● **TASK**: Once the images are removed, repeat all of the entries exactly.

▶

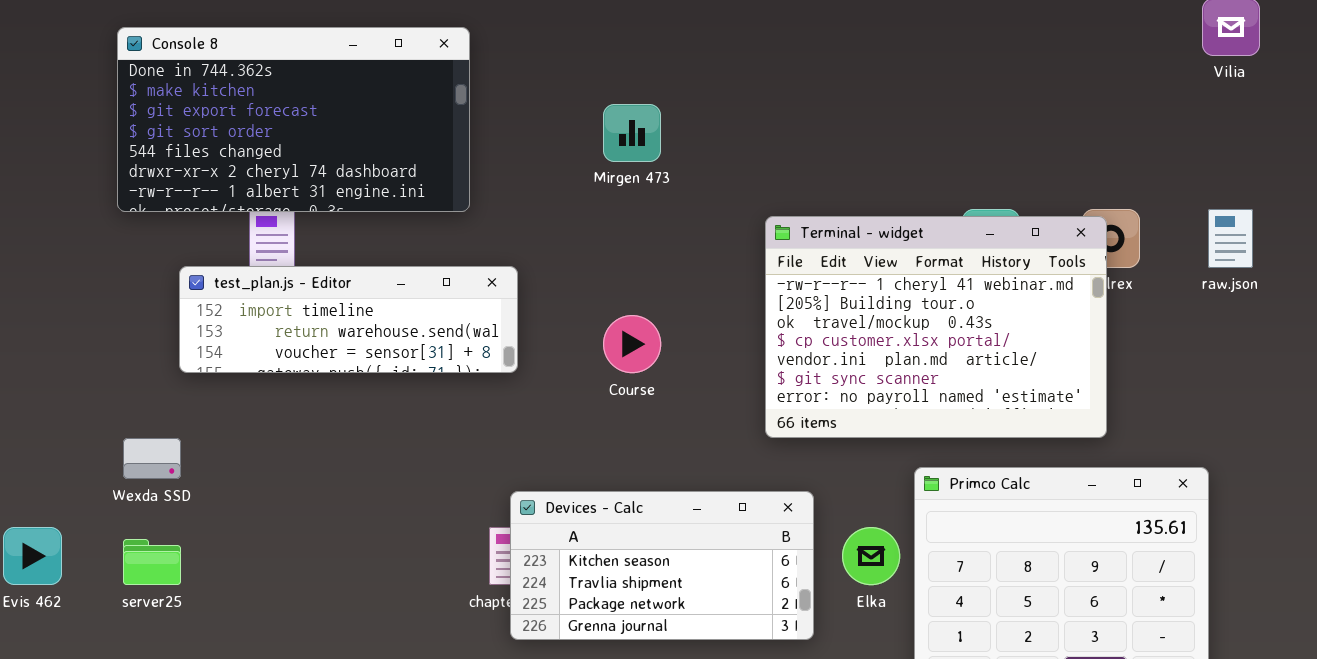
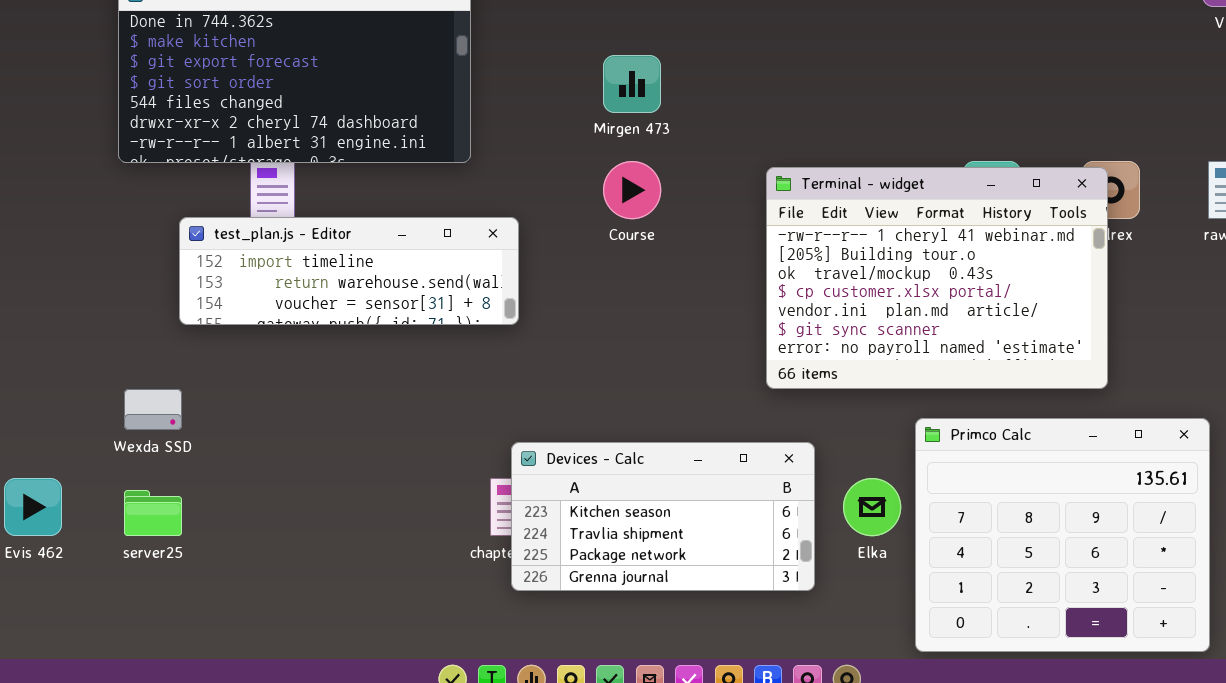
Course: [603,315,661,373] -> [603,161,661,219], moved

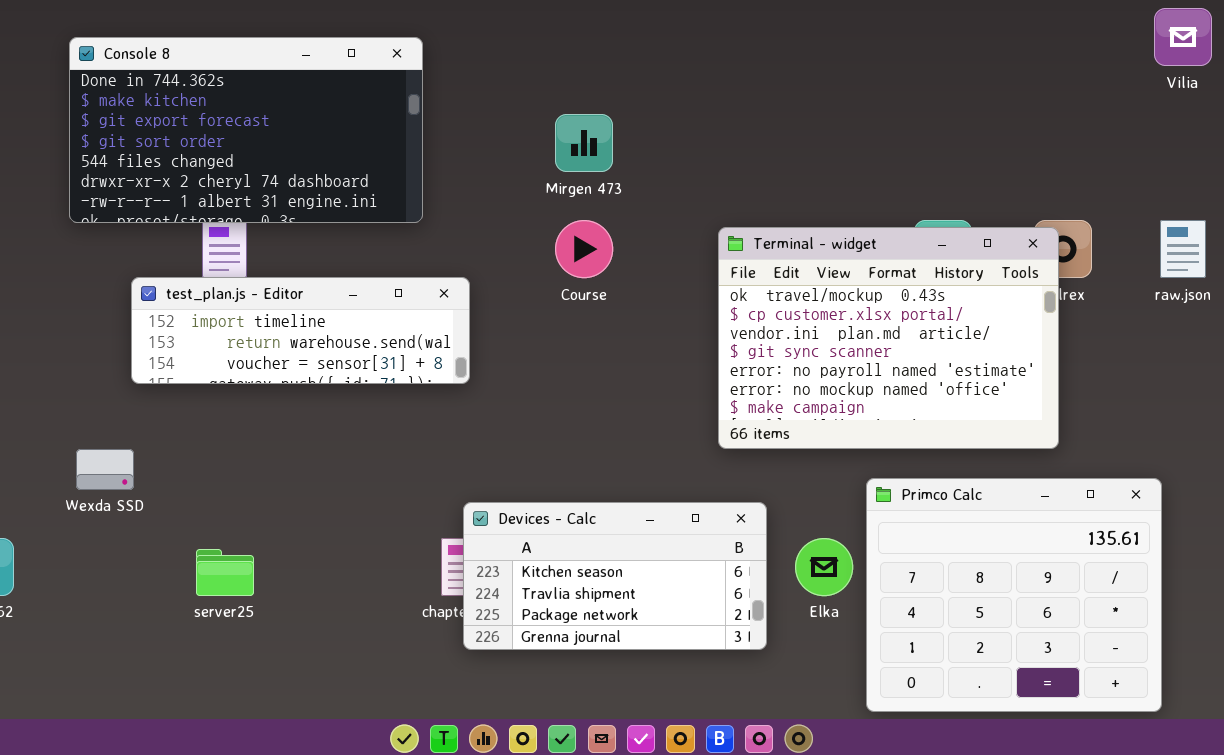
Terminal - widget: [766,167,1108,389] -> [718,227,1059,449], scrolled down 2 rows
server25: [124,490,182,536] -> [196,549,254,596], moved

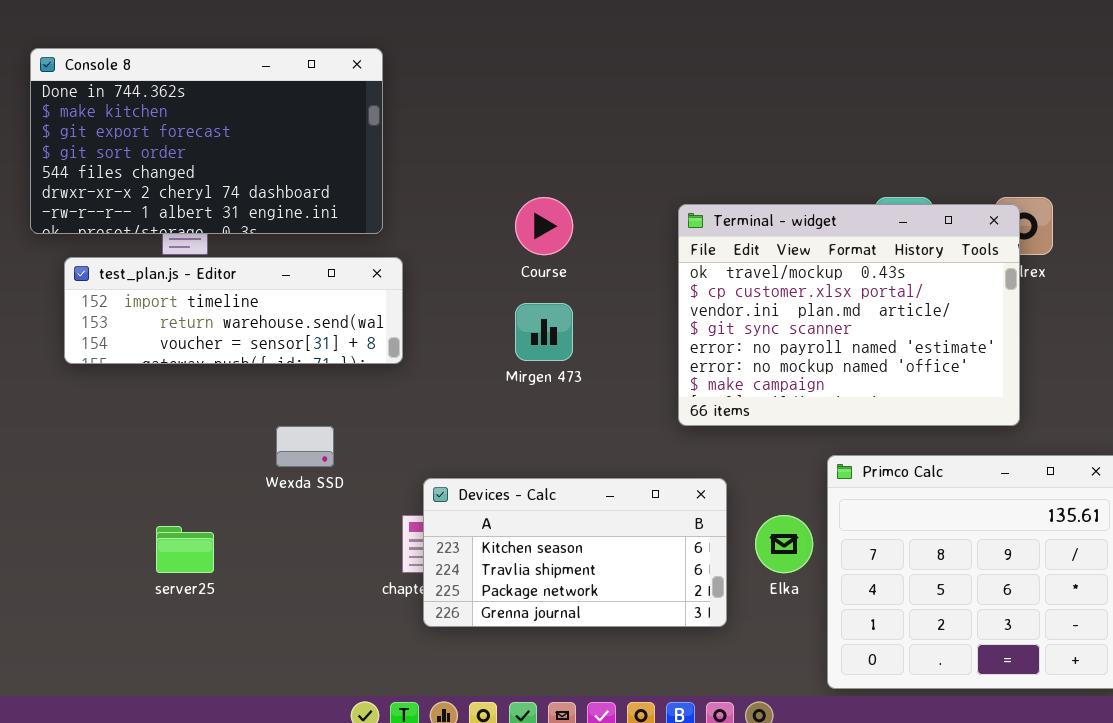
Console 8: [69,37,423,223] -> [30,48,383,234], moved
Mirgen 473: [555,114,613,172] -> [515,303,573,361], moved
test_plan.js - Editor: [131,277,470,384] -> [64,257,403,364], moved
Wexda SSD: [76,449,134,490] -> [276,426,334,467], moved

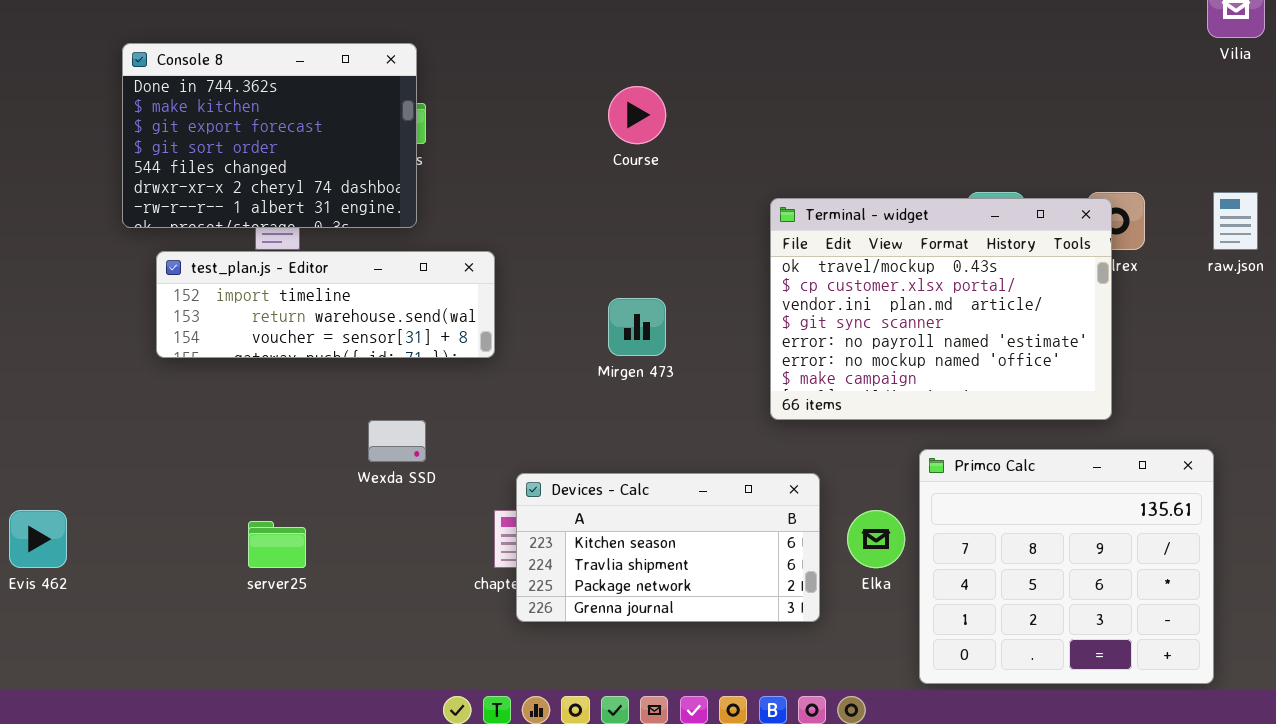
Console 8: [30,48,383,234] -> [122,43,417,228], resized
Course: [515,197,573,255] -> [608,86,666,144], moved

◀

● **RESULT**:
Course: [603,315,661,373] -> [603,161,661,219], moved

Terminal - widget: [766,167,1108,389] -> [718,227,1059,449], scrolled down 2 rows
server25: [124,490,182,536] -> [196,549,254,596], moved

Console 8: [69,37,423,223] -> [30,48,383,234], moved
Mirgen 473: [555,114,613,172] -> [515,303,573,361], moved
test_plan.js - Editor: [131,277,470,384] -> [64,257,403,364], moved
Wexda SSD: [76,449,134,490] -> [276,426,334,467], moved

Console 8: [30,48,383,234] -> [122,43,417,228], resized
Course: [515,197,573,255] -> [608,86,666,144], moved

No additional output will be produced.